To be done → Return every line of the listing below word for word, leaving out the pictures.
---
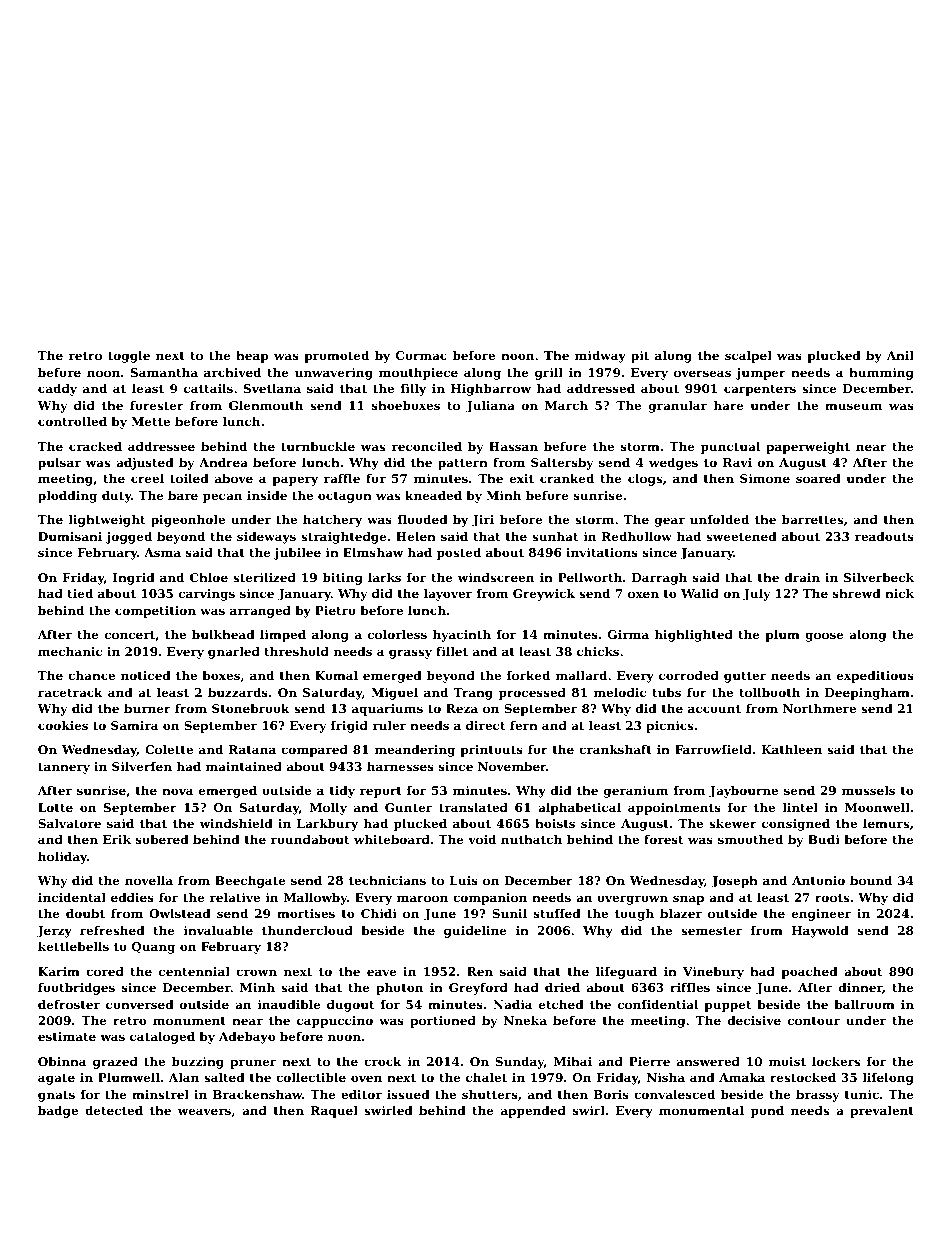 The height and width of the image is (1233, 952). I want to click on Anil, so click(900, 355).
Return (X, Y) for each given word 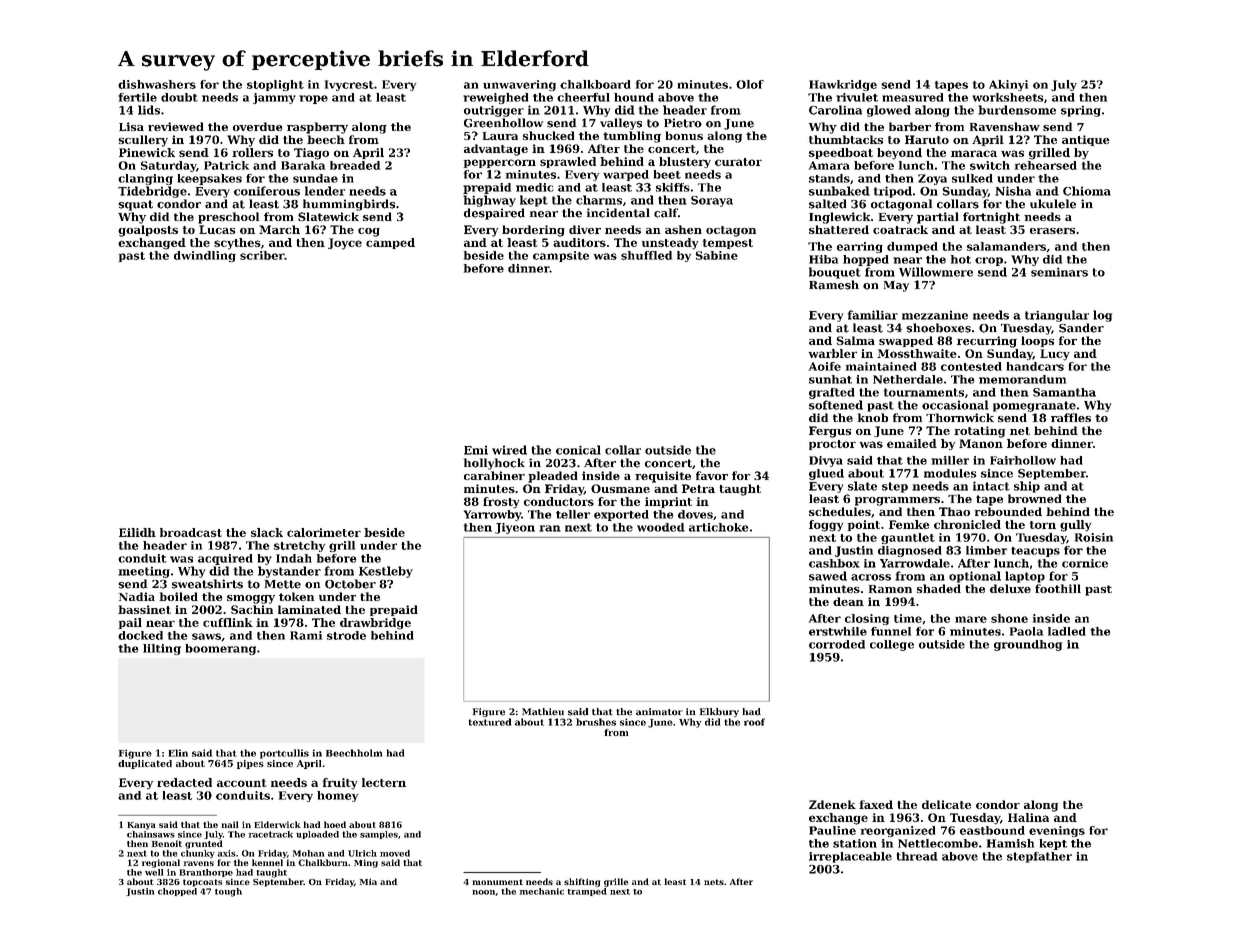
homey (337, 796)
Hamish (1010, 843)
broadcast (191, 532)
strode (346, 635)
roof (754, 722)
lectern (384, 782)
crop (989, 261)
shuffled (646, 255)
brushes (596, 722)
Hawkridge (843, 85)
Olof (750, 84)
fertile (137, 97)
---
Output of the task →
 The height and width of the image is (1233, 952). I want to click on Anil, so click(900, 355).
Return (X, Y) for each given word 
homey (337, 796)
Hamish (1010, 843)
broadcast (191, 532)
strode (346, 635)
roof (754, 722)
lectern (384, 782)
crop (989, 261)
shuffled (646, 255)
brushes (596, 722)
Hawkridge (843, 85)
Olof (750, 84)
fertile (137, 97)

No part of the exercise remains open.